Material provided —
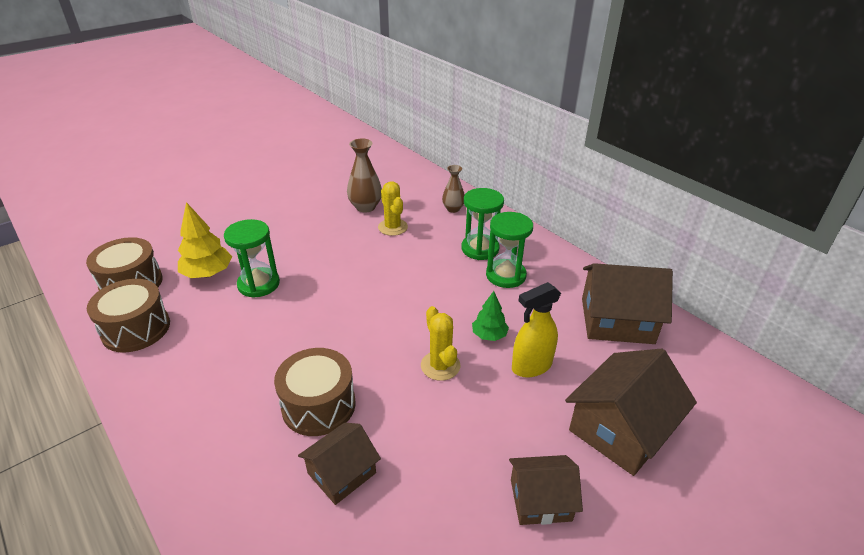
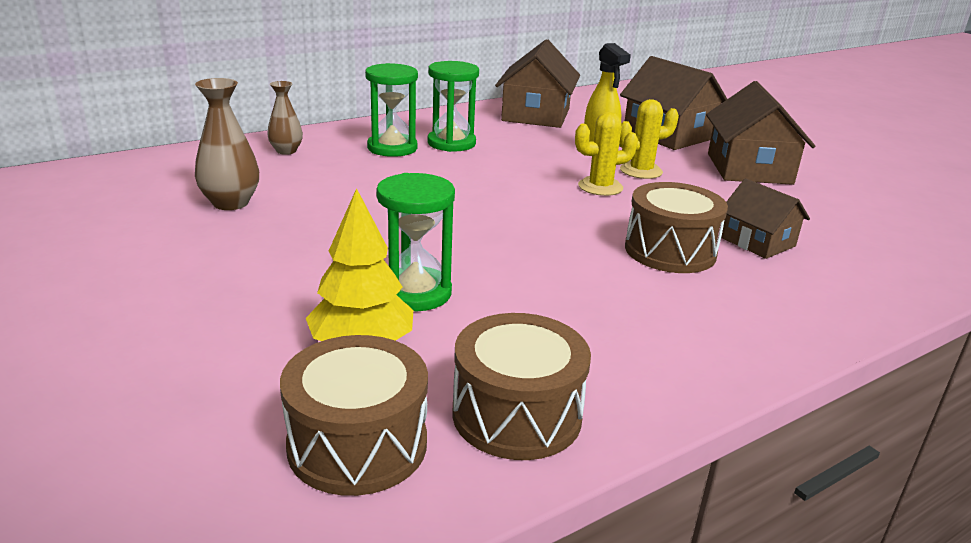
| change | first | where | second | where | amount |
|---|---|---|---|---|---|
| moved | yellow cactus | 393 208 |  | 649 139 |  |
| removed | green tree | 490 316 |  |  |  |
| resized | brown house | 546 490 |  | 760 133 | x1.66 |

What to do —
Give back all the material exactly, with no pictures.

The answer —
| change | first | where | second | where | amount |
|---|---|---|---|---|---|
| moved | yellow cactus | 393 208 |  | 649 139 |  |
| removed | green tree | 490 316 |  |  |  |
| resized | brown house | 546 490 |  | 760 133 | x1.66 |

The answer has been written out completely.